YOUR OBJECTIVE ▸
Please return the lines below verbatim, beginning at the one that has "white pot: 5 -> 7" and stopping after the one that has "white house: 13 -> 11", and add no other lines.

*** Opening RECORDS TO USE ***

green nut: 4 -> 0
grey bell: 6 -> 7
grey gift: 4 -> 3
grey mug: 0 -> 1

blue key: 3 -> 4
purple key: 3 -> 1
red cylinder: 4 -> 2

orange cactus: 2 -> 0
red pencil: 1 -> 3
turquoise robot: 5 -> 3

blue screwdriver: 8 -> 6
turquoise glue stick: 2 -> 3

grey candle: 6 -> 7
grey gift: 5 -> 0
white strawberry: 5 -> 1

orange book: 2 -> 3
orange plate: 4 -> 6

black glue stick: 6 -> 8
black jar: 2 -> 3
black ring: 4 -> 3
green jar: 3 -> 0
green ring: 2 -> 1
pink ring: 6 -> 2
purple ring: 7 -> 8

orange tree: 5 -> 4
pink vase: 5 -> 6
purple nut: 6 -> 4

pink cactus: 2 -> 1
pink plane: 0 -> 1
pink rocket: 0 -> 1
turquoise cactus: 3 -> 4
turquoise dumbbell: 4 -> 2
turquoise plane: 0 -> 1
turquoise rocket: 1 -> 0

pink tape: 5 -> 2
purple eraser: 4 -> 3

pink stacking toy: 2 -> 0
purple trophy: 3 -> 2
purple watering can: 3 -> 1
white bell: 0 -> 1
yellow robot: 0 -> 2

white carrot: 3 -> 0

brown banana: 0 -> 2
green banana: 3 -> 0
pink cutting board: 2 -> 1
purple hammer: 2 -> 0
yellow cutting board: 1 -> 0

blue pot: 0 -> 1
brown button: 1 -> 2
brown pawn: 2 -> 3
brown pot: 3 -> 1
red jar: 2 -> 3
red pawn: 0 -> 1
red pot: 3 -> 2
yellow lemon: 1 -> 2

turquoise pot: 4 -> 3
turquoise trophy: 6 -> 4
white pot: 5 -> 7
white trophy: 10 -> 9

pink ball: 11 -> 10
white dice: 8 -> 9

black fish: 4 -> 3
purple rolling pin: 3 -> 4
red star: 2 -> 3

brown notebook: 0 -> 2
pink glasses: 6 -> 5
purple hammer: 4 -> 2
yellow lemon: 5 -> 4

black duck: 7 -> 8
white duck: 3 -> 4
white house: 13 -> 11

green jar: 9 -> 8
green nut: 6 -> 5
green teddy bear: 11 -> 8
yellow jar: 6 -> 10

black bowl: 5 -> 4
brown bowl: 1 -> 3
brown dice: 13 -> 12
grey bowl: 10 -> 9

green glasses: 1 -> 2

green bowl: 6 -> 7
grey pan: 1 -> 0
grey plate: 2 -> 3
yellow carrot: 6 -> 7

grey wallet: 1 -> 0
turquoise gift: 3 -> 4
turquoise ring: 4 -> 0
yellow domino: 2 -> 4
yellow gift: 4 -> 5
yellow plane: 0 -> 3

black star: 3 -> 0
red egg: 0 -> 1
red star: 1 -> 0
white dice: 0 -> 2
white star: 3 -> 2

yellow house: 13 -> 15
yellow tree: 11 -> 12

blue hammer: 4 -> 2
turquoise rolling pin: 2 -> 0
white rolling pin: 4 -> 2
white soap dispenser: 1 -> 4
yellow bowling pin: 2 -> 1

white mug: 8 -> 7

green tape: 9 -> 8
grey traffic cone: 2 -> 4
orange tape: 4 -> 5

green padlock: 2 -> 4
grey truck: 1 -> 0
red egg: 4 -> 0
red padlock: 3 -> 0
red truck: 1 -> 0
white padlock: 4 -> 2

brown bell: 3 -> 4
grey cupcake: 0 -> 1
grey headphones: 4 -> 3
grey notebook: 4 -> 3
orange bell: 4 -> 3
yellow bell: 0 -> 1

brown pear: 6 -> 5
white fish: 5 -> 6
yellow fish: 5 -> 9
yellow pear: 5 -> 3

*** Closing RECORDS TO USE ***

ANSWER SECTION ▸
white pot: 5 -> 7
white trophy: 10 -> 9

pink ball: 11 -> 10
white dice: 8 -> 9

black fish: 4 -> 3
purple rolling pin: 3 -> 4
red star: 2 -> 3

brown notebook: 0 -> 2
pink glasses: 6 -> 5
purple hammer: 4 -> 2
yellow lemon: 5 -> 4

black duck: 7 -> 8
white duck: 3 -> 4
white house: 13 -> 11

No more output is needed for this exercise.